# Description of the task:
Copy the lines below exactly, starting at the line that contains "C8: 1uF (GND, VE) -> 4700uF (GND, VE)" and stopping after the last line, and include no other lines.

[Change detection outputs]
++++++

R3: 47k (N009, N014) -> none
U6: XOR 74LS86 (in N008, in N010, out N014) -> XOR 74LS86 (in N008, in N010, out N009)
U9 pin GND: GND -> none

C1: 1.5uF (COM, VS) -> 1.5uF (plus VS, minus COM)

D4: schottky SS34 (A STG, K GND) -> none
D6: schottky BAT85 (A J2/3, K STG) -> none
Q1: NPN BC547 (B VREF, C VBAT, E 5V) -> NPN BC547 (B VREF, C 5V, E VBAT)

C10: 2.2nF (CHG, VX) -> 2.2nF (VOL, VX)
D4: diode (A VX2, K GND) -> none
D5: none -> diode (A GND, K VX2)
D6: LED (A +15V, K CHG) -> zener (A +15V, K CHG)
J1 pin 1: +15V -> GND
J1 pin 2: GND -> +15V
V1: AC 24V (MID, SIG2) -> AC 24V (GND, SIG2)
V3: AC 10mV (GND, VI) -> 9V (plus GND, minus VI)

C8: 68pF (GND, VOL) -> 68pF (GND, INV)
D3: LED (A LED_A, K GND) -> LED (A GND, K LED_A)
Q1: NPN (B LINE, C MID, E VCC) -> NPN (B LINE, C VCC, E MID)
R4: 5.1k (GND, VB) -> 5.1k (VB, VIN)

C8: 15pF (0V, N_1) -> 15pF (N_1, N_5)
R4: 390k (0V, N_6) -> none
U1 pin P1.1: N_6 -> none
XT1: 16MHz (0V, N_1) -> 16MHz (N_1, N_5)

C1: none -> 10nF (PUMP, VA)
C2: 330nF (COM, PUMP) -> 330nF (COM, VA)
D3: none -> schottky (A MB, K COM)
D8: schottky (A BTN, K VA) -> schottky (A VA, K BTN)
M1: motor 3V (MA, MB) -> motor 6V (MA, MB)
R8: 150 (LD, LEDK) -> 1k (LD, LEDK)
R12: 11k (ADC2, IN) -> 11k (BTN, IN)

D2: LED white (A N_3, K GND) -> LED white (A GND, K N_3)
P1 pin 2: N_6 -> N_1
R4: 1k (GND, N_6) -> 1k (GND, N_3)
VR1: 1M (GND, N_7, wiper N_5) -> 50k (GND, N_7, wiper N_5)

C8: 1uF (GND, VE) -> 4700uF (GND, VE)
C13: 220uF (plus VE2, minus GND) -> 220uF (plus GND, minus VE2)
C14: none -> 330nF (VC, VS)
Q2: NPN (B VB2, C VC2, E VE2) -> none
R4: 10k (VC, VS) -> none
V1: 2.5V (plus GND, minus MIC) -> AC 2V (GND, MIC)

++++++

# Answer to this exercise:
C8: 1uF (GND, VE) -> 4700uF (GND, VE)
C13: 220uF (plus VE2, minus GND) -> 220uF (plus GND, minus VE2)
C14: none -> 330nF (VC, VS)
Q2: NPN (B VB2, C VC2, E VE2) -> none
R4: 10k (VC, VS) -> none
V1: 2.5V (plus GND, minus MIC) -> AC 2V (GND, MIC)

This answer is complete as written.